Study material:
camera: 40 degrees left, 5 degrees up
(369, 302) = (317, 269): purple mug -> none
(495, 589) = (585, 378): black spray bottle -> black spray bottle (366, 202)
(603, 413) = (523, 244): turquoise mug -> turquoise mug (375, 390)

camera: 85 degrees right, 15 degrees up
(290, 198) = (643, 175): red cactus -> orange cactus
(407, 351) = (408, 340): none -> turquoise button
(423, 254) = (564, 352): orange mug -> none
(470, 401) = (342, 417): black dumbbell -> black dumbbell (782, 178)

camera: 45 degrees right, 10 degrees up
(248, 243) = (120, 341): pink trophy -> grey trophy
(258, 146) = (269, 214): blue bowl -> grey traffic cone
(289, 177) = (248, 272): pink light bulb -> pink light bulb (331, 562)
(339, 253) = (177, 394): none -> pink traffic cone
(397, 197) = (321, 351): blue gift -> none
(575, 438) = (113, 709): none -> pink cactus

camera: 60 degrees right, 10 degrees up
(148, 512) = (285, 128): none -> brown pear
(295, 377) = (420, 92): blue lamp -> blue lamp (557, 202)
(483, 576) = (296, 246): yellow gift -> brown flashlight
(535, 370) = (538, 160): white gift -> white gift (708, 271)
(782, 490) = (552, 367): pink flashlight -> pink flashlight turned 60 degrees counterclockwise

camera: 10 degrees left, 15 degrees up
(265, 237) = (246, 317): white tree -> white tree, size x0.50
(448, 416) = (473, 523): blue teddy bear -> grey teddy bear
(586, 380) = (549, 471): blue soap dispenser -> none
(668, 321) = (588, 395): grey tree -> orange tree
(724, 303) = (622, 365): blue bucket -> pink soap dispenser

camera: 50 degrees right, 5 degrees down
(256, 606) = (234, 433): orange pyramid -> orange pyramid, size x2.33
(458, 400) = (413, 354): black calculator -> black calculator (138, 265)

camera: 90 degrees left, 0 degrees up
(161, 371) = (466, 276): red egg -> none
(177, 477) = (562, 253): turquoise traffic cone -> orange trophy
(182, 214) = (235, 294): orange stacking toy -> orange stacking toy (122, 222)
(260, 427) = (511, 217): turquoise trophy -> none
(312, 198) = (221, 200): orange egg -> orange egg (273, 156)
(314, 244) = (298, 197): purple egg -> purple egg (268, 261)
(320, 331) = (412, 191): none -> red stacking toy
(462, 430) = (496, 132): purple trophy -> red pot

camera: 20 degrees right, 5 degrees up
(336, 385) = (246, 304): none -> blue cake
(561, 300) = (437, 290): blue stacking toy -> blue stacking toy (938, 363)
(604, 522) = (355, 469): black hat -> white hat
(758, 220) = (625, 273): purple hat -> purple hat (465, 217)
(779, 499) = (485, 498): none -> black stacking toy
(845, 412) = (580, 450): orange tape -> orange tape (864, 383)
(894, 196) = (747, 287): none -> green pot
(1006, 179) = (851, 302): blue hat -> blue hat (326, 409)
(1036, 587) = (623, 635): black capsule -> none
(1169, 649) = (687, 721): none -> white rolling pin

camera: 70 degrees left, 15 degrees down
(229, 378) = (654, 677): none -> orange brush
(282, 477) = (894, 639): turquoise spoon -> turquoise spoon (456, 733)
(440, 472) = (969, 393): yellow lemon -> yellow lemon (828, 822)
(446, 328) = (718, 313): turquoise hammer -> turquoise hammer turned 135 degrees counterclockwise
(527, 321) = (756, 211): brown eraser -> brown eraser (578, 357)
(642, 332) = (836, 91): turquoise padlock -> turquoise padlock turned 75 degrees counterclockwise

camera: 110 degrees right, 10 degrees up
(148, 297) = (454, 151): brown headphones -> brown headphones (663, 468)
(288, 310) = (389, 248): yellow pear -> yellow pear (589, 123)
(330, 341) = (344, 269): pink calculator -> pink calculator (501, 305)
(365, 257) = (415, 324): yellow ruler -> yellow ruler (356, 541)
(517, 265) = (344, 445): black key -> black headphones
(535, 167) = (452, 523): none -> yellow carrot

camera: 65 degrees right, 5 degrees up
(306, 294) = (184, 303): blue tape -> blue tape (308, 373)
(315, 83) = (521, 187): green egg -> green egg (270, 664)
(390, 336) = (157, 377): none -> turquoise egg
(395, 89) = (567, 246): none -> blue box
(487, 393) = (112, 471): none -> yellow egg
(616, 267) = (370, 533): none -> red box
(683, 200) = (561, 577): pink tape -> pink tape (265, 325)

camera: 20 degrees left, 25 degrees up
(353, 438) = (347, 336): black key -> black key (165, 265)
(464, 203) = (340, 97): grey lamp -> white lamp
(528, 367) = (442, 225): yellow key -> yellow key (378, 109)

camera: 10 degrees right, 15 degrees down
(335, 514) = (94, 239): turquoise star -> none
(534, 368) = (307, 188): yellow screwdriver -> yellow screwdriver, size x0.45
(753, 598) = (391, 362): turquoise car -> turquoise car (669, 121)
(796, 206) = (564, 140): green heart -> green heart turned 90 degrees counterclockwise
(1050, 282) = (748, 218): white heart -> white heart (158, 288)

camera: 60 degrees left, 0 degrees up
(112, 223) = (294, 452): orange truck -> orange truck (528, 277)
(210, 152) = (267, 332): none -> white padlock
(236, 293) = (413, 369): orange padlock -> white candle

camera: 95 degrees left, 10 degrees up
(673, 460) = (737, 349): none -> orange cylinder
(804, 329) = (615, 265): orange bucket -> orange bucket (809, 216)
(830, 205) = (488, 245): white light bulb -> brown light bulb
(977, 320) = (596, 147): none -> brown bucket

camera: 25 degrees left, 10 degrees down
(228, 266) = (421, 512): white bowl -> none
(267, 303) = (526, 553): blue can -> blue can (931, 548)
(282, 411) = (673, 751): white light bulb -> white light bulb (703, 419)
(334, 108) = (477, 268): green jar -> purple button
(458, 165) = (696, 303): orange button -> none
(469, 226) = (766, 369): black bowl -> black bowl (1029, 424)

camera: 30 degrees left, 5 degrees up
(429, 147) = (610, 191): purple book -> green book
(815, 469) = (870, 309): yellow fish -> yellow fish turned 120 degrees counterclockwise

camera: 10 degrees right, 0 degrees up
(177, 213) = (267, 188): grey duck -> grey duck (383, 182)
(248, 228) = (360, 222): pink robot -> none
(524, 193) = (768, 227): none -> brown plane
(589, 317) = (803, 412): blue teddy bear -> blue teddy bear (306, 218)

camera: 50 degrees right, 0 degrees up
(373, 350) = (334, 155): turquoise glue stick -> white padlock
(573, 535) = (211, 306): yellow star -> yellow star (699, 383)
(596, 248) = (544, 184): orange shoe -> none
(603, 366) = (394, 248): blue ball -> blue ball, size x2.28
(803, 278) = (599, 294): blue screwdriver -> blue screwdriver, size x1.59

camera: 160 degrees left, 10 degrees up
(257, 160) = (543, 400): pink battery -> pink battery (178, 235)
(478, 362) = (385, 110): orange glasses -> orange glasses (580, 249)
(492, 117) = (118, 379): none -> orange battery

Work to complete: A complete answer lists each line of the data that holds the word "bowl".

Exercise output:
(258, 146) = (269, 214): blue bowl -> grey traffic cone
(228, 266) = (421, 512): white bowl -> none
(469, 226) = (766, 369): black bowl -> black bowl (1029, 424)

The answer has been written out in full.